WHAT THE TASK REQUIRES. If you see a picture in the data below, omit it and copy the rest exactly.
Start of COLLECTED DATA
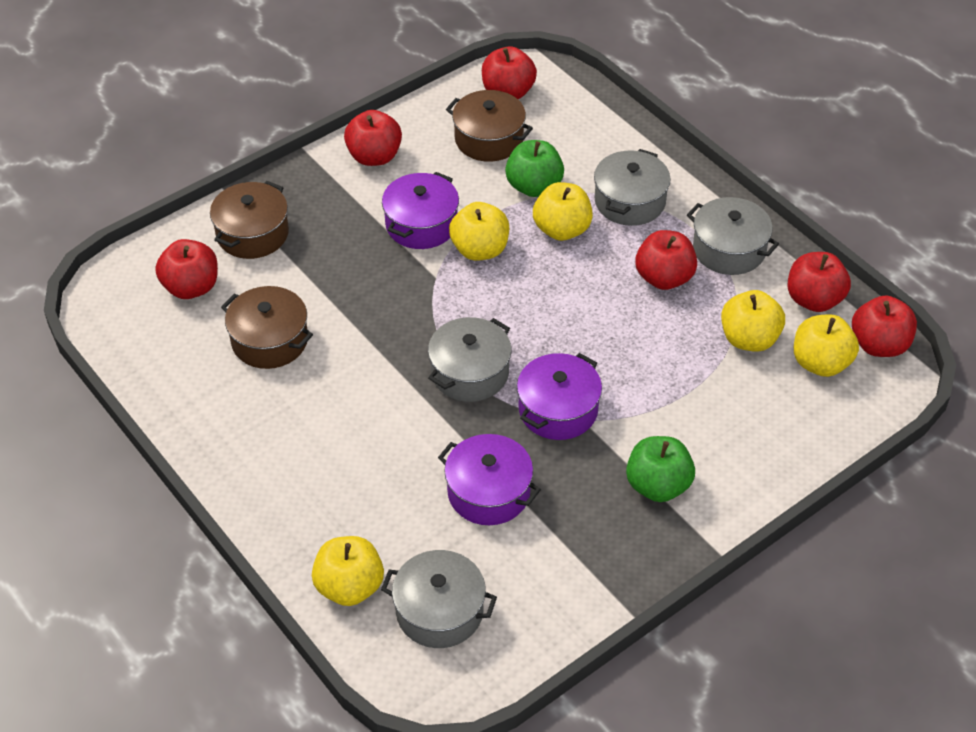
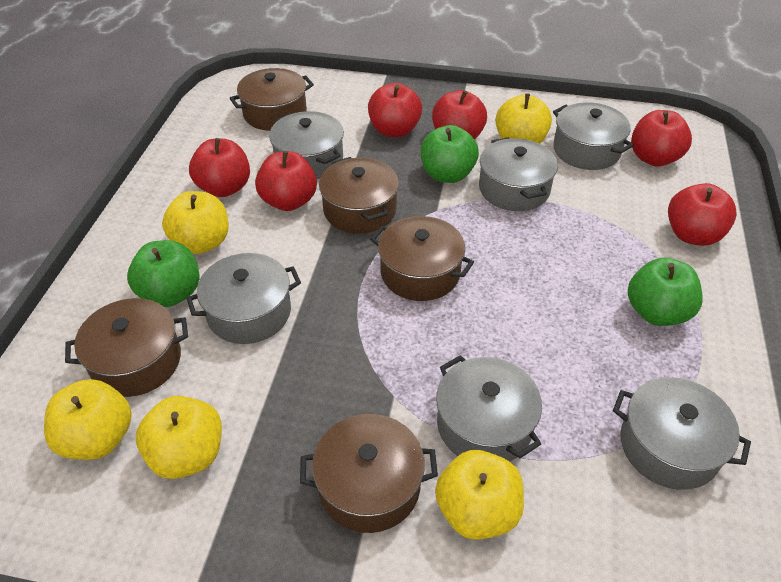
brown pot: 3 -> 5
green apple: 2 -> 3
grey pot: 4 -> 6
purple pot: 3 -> 0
End of COLLECTED DATA
EXPECTED ANSWER.
brown pot: 3 -> 5
green apple: 2 -> 3
grey pot: 4 -> 6
purple pot: 3 -> 0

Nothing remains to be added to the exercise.